## Task statement
What is needed here is every line of the records that includes "grey".

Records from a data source
※

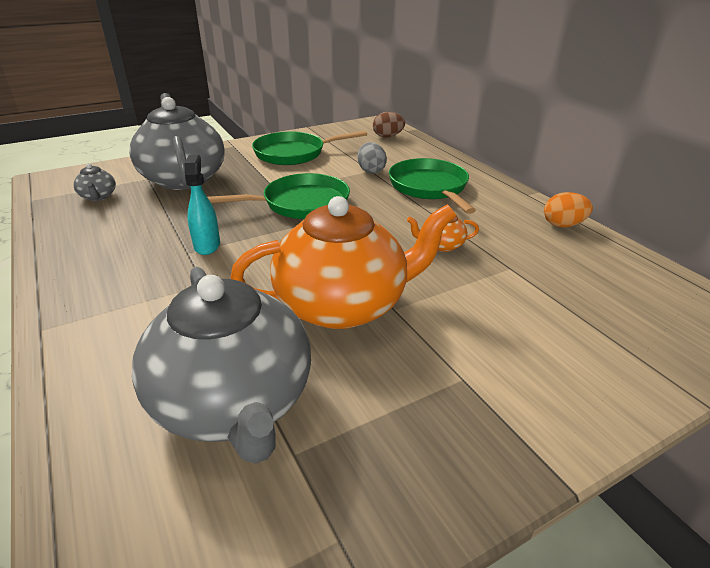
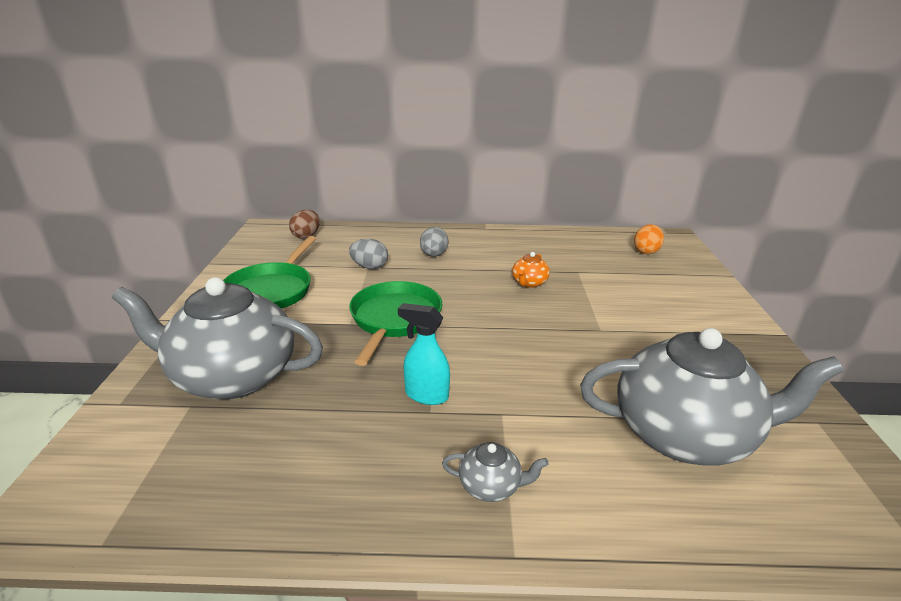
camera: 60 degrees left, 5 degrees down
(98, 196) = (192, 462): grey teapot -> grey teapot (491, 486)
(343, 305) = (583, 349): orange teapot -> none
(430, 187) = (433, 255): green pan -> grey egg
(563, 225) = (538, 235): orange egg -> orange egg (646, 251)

※

## Answer to this task
(98, 196) = (192, 462): grey teapot -> grey teapot (491, 486)
(430, 187) = (433, 255): green pan -> grey egg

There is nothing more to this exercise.